> **Supplied records**:
=======
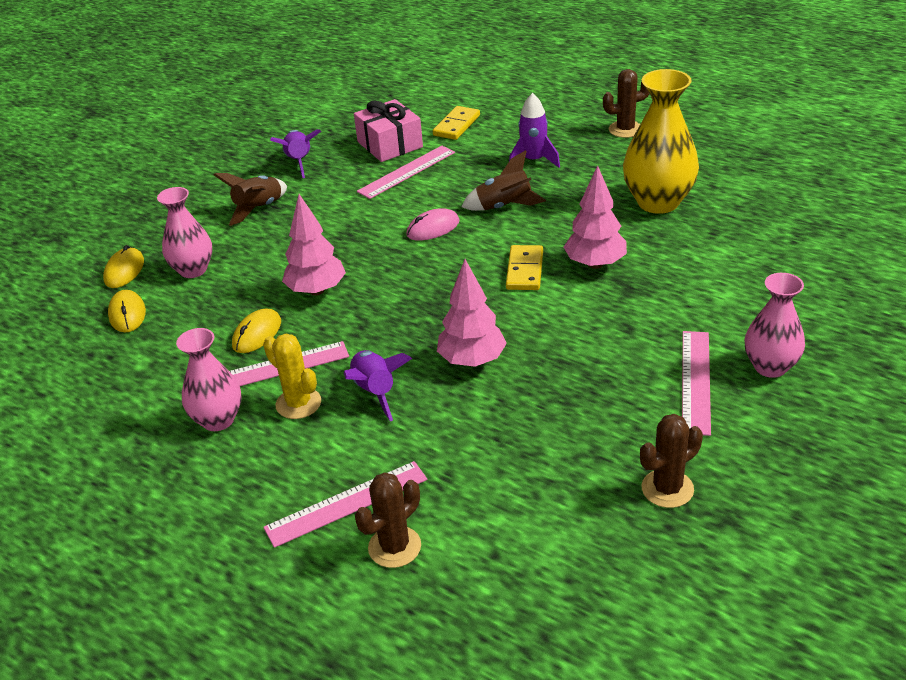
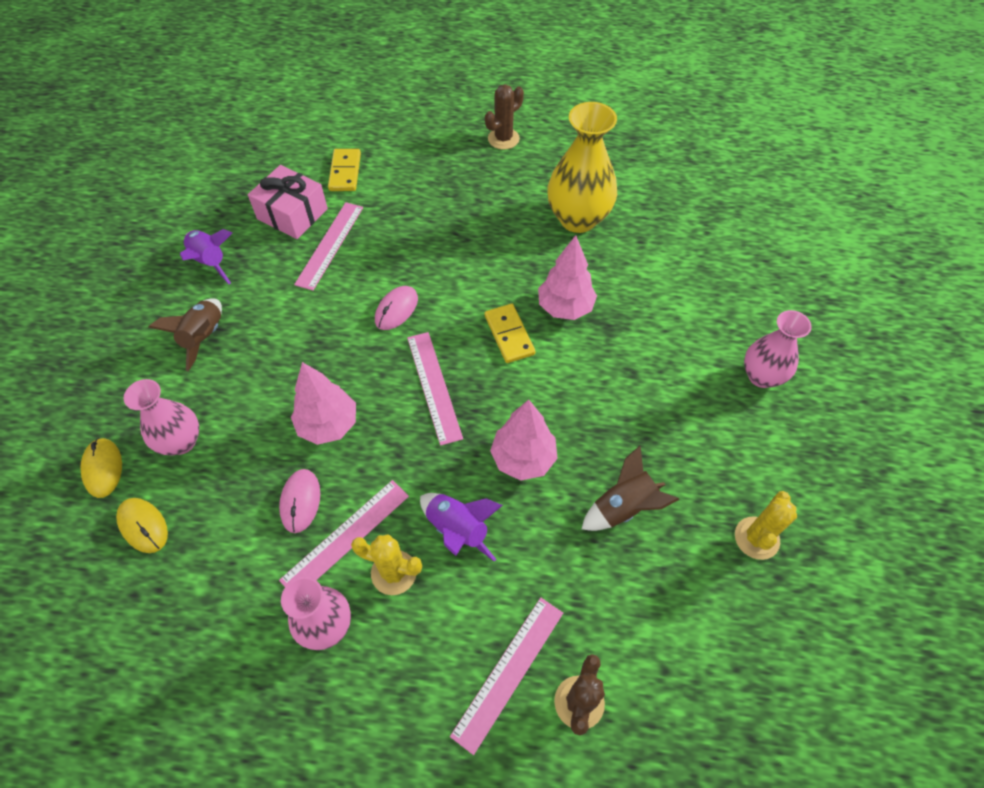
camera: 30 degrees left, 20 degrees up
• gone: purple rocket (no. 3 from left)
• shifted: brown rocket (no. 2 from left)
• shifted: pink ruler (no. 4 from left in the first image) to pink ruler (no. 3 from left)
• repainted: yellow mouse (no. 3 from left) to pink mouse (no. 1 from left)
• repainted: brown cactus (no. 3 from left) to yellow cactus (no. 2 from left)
=======
> **What is being asked**:
Omit the pictures, then output every record exactly as given.

> **Finished exercise**:
camera: 30 degrees left, 20 degrees up
• gone: purple rocket (no. 3 from left)
• shifted: brown rocket (no. 2 from left)
• shifted: pink ruler (no. 4 from left in the first image) to pink ruler (no. 3 from left)
• repainted: yellow mouse (no. 3 from left) to pink mouse (no. 1 from left)
• repainted: brown cactus (no. 3 from left) to yellow cactus (no. 2 from left)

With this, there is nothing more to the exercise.